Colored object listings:
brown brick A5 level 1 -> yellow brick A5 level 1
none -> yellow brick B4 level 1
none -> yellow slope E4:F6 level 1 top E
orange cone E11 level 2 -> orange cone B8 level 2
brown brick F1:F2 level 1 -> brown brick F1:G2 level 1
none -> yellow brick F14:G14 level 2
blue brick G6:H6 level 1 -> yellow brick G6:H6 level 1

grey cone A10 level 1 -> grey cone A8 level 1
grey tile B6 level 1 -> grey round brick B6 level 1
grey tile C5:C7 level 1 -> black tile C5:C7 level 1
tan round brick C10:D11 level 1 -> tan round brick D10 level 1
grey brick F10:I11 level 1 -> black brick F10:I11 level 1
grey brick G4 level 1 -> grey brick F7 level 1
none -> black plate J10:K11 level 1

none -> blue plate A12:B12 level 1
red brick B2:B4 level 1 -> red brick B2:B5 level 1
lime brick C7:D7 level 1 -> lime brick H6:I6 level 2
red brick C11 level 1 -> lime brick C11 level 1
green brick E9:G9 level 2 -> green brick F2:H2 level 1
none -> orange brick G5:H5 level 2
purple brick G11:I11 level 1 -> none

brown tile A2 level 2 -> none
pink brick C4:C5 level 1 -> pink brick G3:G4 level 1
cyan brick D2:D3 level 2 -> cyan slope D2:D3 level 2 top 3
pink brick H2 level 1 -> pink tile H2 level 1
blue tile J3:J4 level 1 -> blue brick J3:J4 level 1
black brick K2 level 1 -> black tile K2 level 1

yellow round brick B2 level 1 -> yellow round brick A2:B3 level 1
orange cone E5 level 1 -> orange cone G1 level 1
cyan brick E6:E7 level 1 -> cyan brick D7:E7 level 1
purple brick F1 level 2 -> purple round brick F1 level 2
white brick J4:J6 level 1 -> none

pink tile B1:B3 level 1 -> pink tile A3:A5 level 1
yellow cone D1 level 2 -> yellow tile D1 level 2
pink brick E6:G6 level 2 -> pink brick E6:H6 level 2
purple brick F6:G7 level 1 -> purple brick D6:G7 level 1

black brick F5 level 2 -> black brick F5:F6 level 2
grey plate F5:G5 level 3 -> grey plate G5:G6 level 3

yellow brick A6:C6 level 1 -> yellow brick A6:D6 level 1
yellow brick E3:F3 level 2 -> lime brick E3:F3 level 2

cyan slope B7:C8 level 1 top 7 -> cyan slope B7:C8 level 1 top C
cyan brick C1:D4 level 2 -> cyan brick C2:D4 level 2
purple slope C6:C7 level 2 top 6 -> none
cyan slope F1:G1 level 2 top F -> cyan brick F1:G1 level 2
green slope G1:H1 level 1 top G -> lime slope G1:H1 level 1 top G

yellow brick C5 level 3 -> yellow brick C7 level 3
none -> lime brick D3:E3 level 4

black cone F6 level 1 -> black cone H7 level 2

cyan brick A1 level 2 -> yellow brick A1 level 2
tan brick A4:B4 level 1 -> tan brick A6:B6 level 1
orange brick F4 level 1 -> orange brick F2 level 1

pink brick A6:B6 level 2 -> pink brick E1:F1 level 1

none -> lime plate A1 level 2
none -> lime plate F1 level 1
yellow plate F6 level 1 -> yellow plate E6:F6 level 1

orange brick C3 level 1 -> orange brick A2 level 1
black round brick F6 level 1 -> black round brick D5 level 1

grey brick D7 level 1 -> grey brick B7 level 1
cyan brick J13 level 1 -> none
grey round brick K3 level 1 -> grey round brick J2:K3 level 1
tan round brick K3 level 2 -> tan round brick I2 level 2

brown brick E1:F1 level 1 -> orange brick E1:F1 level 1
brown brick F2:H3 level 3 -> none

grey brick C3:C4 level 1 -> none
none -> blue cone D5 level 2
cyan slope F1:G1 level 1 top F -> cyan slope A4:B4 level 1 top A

### TASK ITEM
In the records above, return only the line that contains "brown brick E1:F1" and every line after it through the last, exactly as they appear.

### RESPONSE TO THE TASK
brown brick E1:F1 level 1 -> orange brick E1:F1 level 1
brown brick F2:H3 level 3 -> none

grey brick C3:C4 level 1 -> none
none -> blue cone D5 level 2
cyan slope F1:G1 level 1 top F -> cyan slope A4:B4 level 1 top A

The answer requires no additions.